Task prompt
Copy out every line of the data where the word "camera" is found.
::: Entries shown :::
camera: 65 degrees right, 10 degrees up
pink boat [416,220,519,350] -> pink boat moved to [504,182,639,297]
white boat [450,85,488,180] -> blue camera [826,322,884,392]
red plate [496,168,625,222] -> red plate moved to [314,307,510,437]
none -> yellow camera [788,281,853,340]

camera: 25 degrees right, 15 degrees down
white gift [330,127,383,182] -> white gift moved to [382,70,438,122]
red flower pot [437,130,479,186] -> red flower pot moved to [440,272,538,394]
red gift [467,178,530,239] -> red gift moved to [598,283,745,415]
:::
::: Entries shown :::
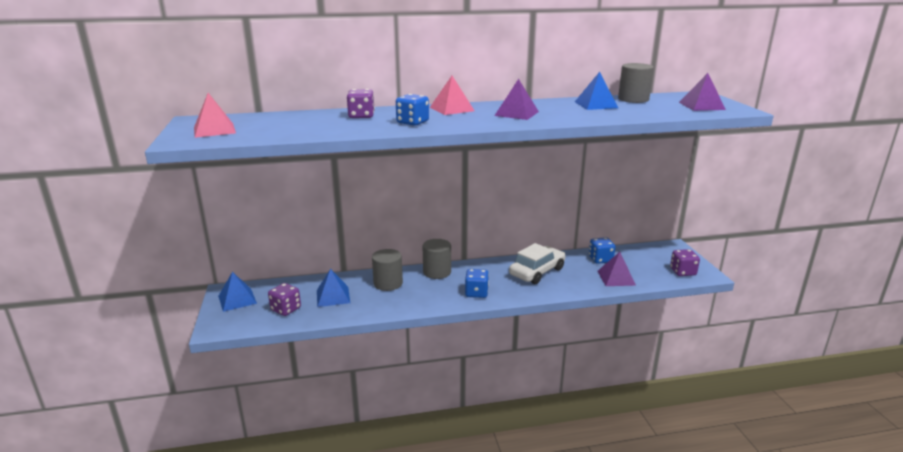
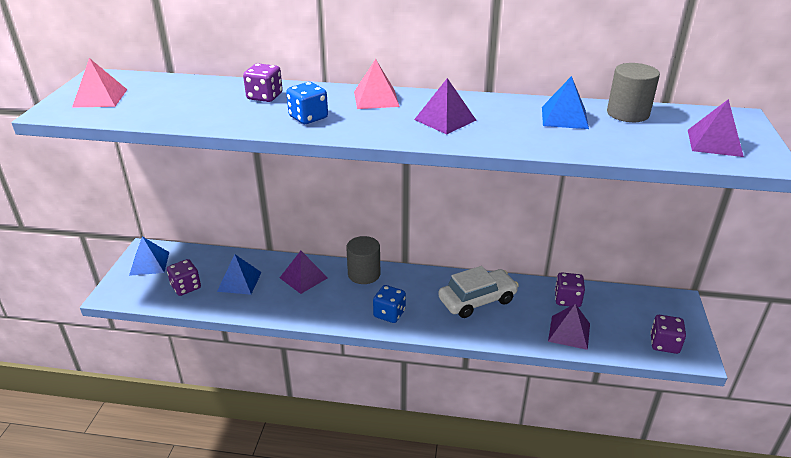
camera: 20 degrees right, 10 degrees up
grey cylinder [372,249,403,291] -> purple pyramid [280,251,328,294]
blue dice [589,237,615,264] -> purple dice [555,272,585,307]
:::
Solution for this problem
camera: 65 degrees right, 10 degrees up
white boat [450,85,488,180] -> blue camera [826,322,884,392]
none -> yellow camera [788,281,853,340]
camera: 25 degrees right, 15 degrees down
camera: 20 degrees right, 10 degrees up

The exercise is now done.